--- PROVIDED MATERIAL ---

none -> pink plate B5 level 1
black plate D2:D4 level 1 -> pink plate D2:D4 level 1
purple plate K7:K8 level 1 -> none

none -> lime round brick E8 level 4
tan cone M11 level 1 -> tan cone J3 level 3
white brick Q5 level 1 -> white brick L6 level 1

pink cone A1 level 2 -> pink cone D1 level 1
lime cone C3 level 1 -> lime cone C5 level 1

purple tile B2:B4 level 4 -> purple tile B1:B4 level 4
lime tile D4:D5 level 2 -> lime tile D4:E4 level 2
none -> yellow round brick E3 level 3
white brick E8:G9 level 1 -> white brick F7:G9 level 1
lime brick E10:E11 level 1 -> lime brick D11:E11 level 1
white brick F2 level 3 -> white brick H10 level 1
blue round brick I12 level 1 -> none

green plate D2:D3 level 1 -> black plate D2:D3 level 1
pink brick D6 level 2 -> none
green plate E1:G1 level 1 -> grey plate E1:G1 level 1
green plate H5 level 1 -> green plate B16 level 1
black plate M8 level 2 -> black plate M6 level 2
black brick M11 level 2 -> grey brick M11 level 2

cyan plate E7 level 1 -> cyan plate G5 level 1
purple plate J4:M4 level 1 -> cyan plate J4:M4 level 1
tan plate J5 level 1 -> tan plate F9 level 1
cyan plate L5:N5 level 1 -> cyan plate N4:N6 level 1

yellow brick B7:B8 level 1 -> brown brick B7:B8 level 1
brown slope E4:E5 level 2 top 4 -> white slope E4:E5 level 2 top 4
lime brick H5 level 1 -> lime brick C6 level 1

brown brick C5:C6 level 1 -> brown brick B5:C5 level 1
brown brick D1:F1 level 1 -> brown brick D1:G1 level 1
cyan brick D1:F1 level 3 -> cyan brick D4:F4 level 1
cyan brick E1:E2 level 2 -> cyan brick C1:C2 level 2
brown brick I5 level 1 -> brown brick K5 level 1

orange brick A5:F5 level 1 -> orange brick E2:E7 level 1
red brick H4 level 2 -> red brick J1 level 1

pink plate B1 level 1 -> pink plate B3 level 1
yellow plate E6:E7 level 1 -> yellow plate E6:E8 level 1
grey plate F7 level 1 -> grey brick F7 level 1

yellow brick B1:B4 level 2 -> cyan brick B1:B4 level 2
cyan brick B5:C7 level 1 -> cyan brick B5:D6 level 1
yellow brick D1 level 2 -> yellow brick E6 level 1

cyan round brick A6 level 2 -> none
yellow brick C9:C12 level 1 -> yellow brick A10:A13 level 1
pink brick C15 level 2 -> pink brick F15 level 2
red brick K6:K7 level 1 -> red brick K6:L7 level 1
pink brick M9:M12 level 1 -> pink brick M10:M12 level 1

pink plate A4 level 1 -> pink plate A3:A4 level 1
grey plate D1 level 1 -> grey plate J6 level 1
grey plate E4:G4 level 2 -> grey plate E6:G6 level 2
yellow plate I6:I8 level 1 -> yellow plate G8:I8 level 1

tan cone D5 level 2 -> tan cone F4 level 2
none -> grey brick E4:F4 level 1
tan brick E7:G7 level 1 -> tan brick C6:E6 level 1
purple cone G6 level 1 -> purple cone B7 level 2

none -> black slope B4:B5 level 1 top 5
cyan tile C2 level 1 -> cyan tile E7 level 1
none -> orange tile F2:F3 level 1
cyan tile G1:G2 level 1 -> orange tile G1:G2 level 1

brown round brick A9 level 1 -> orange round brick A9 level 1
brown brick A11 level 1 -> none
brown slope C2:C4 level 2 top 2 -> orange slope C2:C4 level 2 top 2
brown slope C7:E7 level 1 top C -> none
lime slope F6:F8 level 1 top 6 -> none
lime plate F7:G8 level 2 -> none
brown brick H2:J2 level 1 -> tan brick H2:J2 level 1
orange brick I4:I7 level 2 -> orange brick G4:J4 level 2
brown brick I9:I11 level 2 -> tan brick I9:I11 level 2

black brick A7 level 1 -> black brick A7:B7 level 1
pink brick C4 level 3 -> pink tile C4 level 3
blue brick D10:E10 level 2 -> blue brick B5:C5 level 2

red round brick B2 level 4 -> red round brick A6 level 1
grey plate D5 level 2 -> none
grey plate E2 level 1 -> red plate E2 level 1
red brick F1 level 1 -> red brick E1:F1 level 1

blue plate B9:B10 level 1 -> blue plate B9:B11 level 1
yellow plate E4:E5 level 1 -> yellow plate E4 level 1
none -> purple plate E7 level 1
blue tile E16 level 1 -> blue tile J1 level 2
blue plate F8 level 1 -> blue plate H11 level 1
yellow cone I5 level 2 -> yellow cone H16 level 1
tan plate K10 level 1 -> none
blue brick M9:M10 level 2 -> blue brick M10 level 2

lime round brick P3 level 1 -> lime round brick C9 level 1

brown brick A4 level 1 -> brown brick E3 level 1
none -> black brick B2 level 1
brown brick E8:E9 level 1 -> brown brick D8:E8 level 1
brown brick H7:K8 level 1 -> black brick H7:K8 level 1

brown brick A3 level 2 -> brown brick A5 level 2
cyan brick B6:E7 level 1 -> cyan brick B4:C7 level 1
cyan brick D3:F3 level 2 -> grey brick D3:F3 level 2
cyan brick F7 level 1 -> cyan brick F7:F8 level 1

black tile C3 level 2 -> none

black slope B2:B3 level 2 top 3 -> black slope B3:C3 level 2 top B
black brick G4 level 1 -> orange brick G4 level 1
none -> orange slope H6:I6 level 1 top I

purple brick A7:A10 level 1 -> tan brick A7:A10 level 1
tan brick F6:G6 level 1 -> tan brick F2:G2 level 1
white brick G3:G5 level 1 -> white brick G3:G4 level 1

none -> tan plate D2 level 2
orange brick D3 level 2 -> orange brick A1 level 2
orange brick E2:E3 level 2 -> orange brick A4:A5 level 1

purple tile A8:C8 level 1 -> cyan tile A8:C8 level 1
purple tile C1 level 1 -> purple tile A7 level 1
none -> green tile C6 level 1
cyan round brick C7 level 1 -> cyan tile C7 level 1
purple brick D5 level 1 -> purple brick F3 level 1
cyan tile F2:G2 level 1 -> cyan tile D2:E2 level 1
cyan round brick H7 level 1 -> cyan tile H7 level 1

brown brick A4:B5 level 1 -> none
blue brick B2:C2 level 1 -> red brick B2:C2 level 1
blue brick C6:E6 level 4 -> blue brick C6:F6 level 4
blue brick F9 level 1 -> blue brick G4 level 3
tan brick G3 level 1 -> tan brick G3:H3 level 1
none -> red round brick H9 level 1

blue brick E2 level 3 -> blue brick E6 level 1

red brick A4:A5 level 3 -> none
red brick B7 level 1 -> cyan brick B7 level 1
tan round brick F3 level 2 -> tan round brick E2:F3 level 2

---

◆ **YOUR TASK**: Repeat all of the records above exactly as written.

◆ **TASK RESULT**:
none -> pink plate B5 level 1
black plate D2:D4 level 1 -> pink plate D2:D4 level 1
purple plate K7:K8 level 1 -> none

none -> lime round brick E8 level 4
tan cone M11 level 1 -> tan cone J3 level 3
white brick Q5 level 1 -> white brick L6 level 1

pink cone A1 level 2 -> pink cone D1 level 1
lime cone C3 level 1 -> lime cone C5 level 1

purple tile B2:B4 level 4 -> purple tile B1:B4 level 4
lime tile D4:D5 level 2 -> lime tile D4:E4 level 2
none -> yellow round brick E3 level 3
white brick E8:G9 level 1 -> white brick F7:G9 level 1
lime brick E10:E11 level 1 -> lime brick D11:E11 level 1
white brick F2 level 3 -> white brick H10 level 1
blue round brick I12 level 1 -> none

green plate D2:D3 level 1 -> black plate D2:D3 level 1
pink brick D6 level 2 -> none
green plate E1:G1 level 1 -> grey plate E1:G1 level 1
green plate H5 level 1 -> green plate B16 level 1
black plate M8 level 2 -> black plate M6 level 2
black brick M11 level 2 -> grey brick M11 level 2

cyan plate E7 level 1 -> cyan plate G5 level 1
purple plate J4:M4 level 1 -> cyan plate J4:M4 level 1
tan plate J5 level 1 -> tan plate F9 level 1
cyan plate L5:N5 level 1 -> cyan plate N4:N6 level 1

yellow brick B7:B8 level 1 -> brown brick B7:B8 level 1
brown slope E4:E5 level 2 top 4 -> white slope E4:E5 level 2 top 4
lime brick H5 level 1 -> lime brick C6 level 1

brown brick C5:C6 level 1 -> brown brick B5:C5 level 1
brown brick D1:F1 level 1 -> brown brick D1:G1 level 1
cyan brick D1:F1 level 3 -> cyan brick D4:F4 level 1
cyan brick E1:E2 level 2 -> cyan brick C1:C2 level 2
brown brick I5 level 1 -> brown brick K5 level 1

orange brick A5:F5 level 1 -> orange brick E2:E7 level 1
red brick H4 level 2 -> red brick J1 level 1

pink plate B1 level 1 -> pink plate B3 level 1
yellow plate E6:E7 level 1 -> yellow plate E6:E8 level 1
grey plate F7 level 1 -> grey brick F7 level 1

yellow brick B1:B4 level 2 -> cyan brick B1:B4 level 2
cyan brick B5:C7 level 1 -> cyan brick B5:D6 level 1
yellow brick D1 level 2 -> yellow brick E6 level 1

cyan round brick A6 level 2 -> none
yellow brick C9:C12 level 1 -> yellow brick A10:A13 level 1
pink brick C15 level 2 -> pink brick F15 level 2
red brick K6:K7 level 1 -> red brick K6:L7 level 1
pink brick M9:M12 level 1 -> pink brick M10:M12 level 1

pink plate A4 level 1 -> pink plate A3:A4 level 1
grey plate D1 level 1 -> grey plate J6 level 1
grey plate E4:G4 level 2 -> grey plate E6:G6 level 2
yellow plate I6:I8 level 1 -> yellow plate G8:I8 level 1

tan cone D5 level 2 -> tan cone F4 level 2
none -> grey brick E4:F4 level 1
tan brick E7:G7 level 1 -> tan brick C6:E6 level 1
purple cone G6 level 1 -> purple cone B7 level 2

none -> black slope B4:B5 level 1 top 5
cyan tile C2 level 1 -> cyan tile E7 level 1
none -> orange tile F2:F3 level 1
cyan tile G1:G2 level 1 -> orange tile G1:G2 level 1

brown round brick A9 level 1 -> orange round brick A9 level 1
brown brick A11 level 1 -> none
brown slope C2:C4 level 2 top 2 -> orange slope C2:C4 level 2 top 2
brown slope C7:E7 level 1 top C -> none
lime slope F6:F8 level 1 top 6 -> none
lime plate F7:G8 level 2 -> none
brown brick H2:J2 level 1 -> tan brick H2:J2 level 1
orange brick I4:I7 level 2 -> orange brick G4:J4 level 2
brown brick I9:I11 level 2 -> tan brick I9:I11 level 2

black brick A7 level 1 -> black brick A7:B7 level 1
pink brick C4 level 3 -> pink tile C4 level 3
blue brick D10:E10 level 2 -> blue brick B5:C5 level 2

red round brick B2 level 4 -> red round brick A6 level 1
grey plate D5 level 2 -> none
grey plate E2 level 1 -> red plate E2 level 1
red brick F1 level 1 -> red brick E1:F1 level 1

blue plate B9:B10 level 1 -> blue plate B9:B11 level 1
yellow plate E4:E5 level 1 -> yellow plate E4 level 1
none -> purple plate E7 level 1
blue tile E16 level 1 -> blue tile J1 level 2
blue plate F8 level 1 -> blue plate H11 level 1
yellow cone I5 level 2 -> yellow cone H16 level 1
tan plate K10 level 1 -> none
blue brick M9:M10 level 2 -> blue brick M10 level 2

lime round brick P3 level 1 -> lime round brick C9 level 1

brown brick A4 level 1 -> brown brick E3 level 1
none -> black brick B2 level 1
brown brick E8:E9 level 1 -> brown brick D8:E8 level 1
brown brick H7:K8 level 1 -> black brick H7:K8 level 1

brown brick A3 level 2 -> brown brick A5 level 2
cyan brick B6:E7 level 1 -> cyan brick B4:C7 level 1
cyan brick D3:F3 level 2 -> grey brick D3:F3 level 2
cyan brick F7 level 1 -> cyan brick F7:F8 level 1

black tile C3 level 2 -> none

black slope B2:B3 level 2 top 3 -> black slope B3:C3 level 2 top B
black brick G4 level 1 -> orange brick G4 level 1
none -> orange slope H6:I6 level 1 top I

purple brick A7:A10 level 1 -> tan brick A7:A10 level 1
tan brick F6:G6 level 1 -> tan brick F2:G2 level 1
white brick G3:G5 level 1 -> white brick G3:G4 level 1

none -> tan plate D2 level 2
orange brick D3 level 2 -> orange brick A1 level 2
orange brick E2:E3 level 2 -> orange brick A4:A5 level 1

purple tile A8:C8 level 1 -> cyan tile A8:C8 level 1
purple tile C1 level 1 -> purple tile A7 level 1
none -> green tile C6 level 1
cyan round brick C7 level 1 -> cyan tile C7 level 1
purple brick D5 level 1 -> purple brick F3 level 1
cyan tile F2:G2 level 1 -> cyan tile D2:E2 level 1
cyan round brick H7 level 1 -> cyan tile H7 level 1

brown brick A4:B5 level 1 -> none
blue brick B2:C2 level 1 -> red brick B2:C2 level 1
blue brick C6:E6 level 4 -> blue brick C6:F6 level 4
blue brick F9 level 1 -> blue brick G4 level 3
tan brick G3 level 1 -> tan brick G3:H3 level 1
none -> red round brick H9 level 1

blue brick E2 level 3 -> blue brick E6 level 1

red brick A4:A5 level 3 -> none
red brick B7 level 1 -> cyan brick B7 level 1
tan round brick F3 level 2 -> tan round brick E2:F3 level 2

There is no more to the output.